+++ Material provided
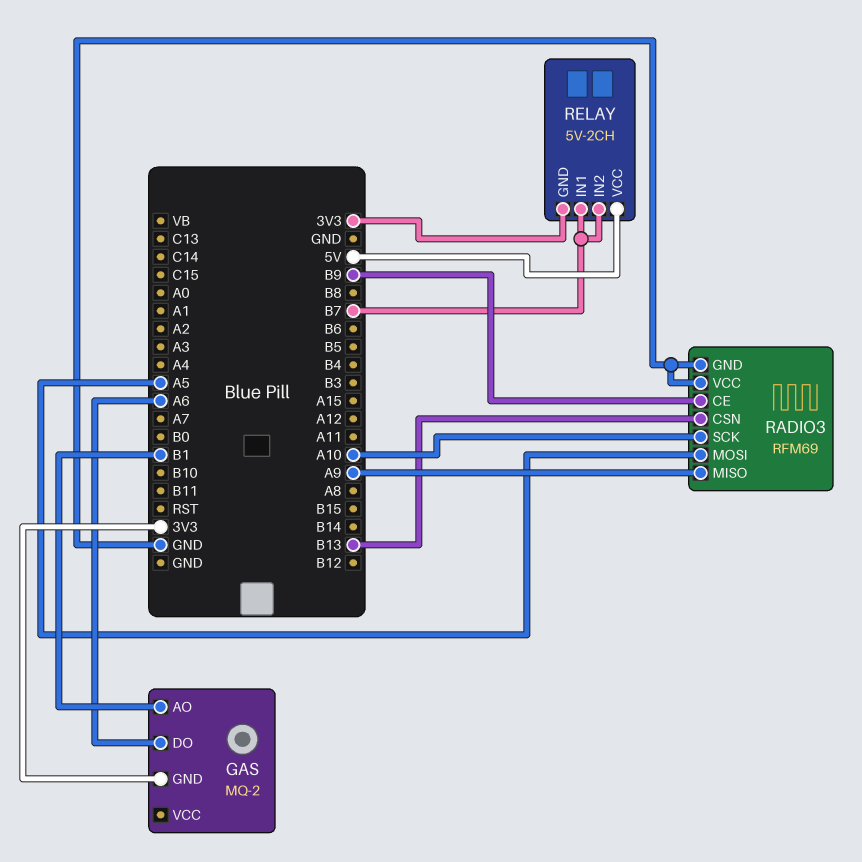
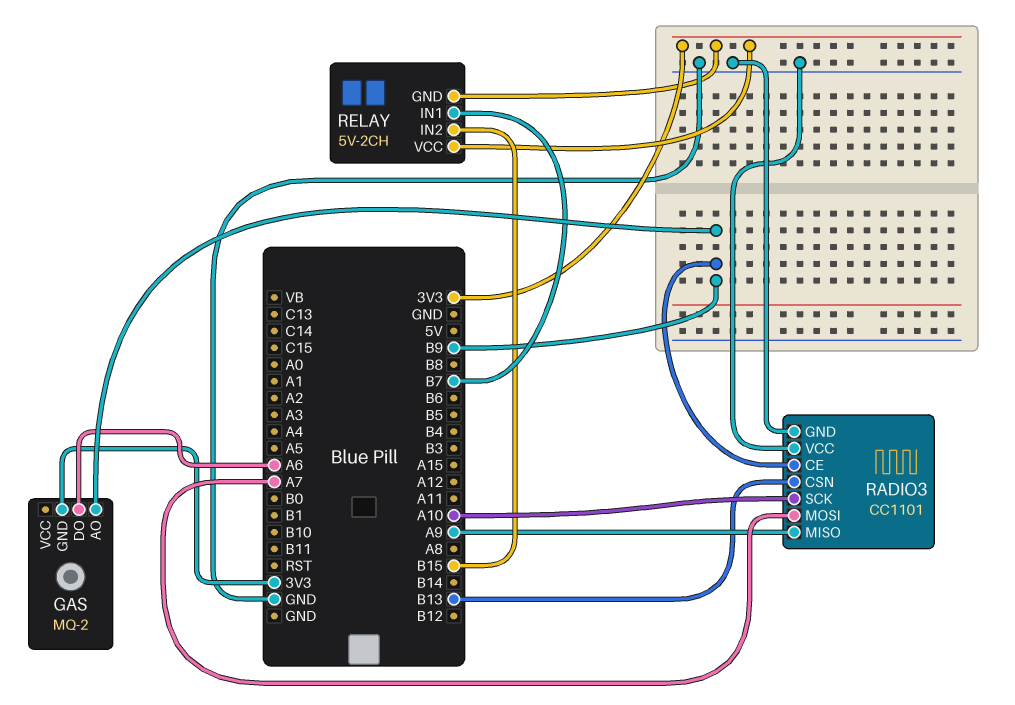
GAS pin AO: B1 -> B9
RADIO3: RFM69 -> CC1101
RADIO3 pin MOSI: A5 -> A7
RELAY pin IN2: B7 -> B15
RELAY pin VCC: 5V -> 3V3

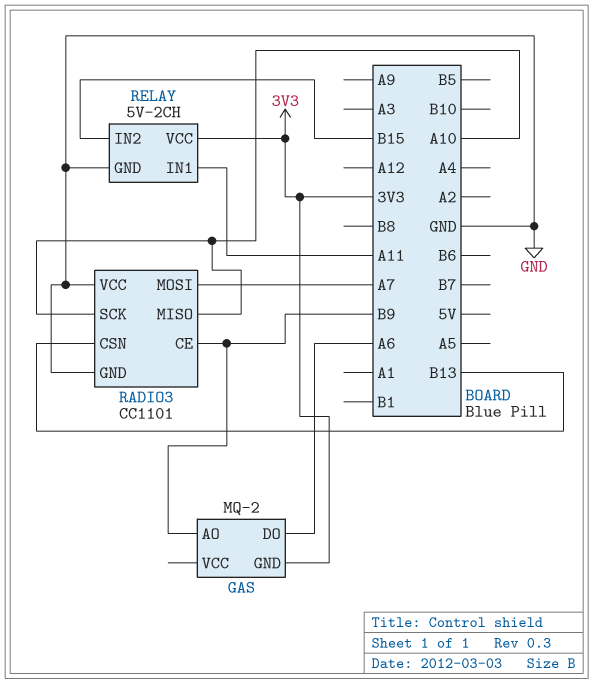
RADIO3 pin MISO: A9 -> A10
RELAY pin GND: 3V3 -> GND
RELAY pin IN1: B7 -> A11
++++++
Work instructions> From the first line to the last, print the records exactly; leave out the pictures.

Output below>
GAS pin AO: B1 -> B9
RADIO3: RFM69 -> CC1101
RADIO3 pin MOSI: A5 -> A7
RELAY pin IN2: B7 -> B15
RELAY pin VCC: 5V -> 3V3

RADIO3 pin MISO: A9 -> A10
RELAY pin GND: 3V3 -> GND
RELAY pin IN1: B7 -> A11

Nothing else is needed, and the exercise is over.